What you will do:
Every entry should be reproduced word for word.

[Extracted data entries]
- Opening Delimiter -

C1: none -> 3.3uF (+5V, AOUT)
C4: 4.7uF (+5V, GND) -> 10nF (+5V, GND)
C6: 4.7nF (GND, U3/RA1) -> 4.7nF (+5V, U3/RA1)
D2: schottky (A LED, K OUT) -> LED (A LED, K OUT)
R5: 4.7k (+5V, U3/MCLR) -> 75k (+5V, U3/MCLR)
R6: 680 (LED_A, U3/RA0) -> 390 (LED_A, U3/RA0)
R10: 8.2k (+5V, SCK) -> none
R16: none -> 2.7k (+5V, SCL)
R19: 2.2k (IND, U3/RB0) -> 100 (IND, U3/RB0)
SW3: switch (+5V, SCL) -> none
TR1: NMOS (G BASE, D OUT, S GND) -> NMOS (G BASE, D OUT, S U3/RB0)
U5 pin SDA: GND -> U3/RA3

- Closing Delimiter -

Result of the task:
C1: none -> 3.3uF (+5V, AOUT)
C4: 4.7uF (+5V, GND) -> 10nF (+5V, GND)
C6: 4.7nF (GND, U3/RA1) -> 4.7nF (+5V, U3/RA1)
D2: schottky (A LED, K OUT) -> LED (A LED, K OUT)
R5: 4.7k (+5V, U3/MCLR) -> 75k (+5V, U3/MCLR)
R6: 680 (LED_A, U3/RA0) -> 390 (LED_A, U3/RA0)
R10: 8.2k (+5V, SCK) -> none
R16: none -> 2.7k (+5V, SCL)
R19: 2.2k (IND, U3/RB0) -> 100 (IND, U3/RB0)
SW3: switch (+5V, SCL) -> none
TR1: NMOS (G BASE, D OUT, S GND) -> NMOS (G BASE, D OUT, S U3/RB0)
U5 pin SDA: GND -> U3/RA3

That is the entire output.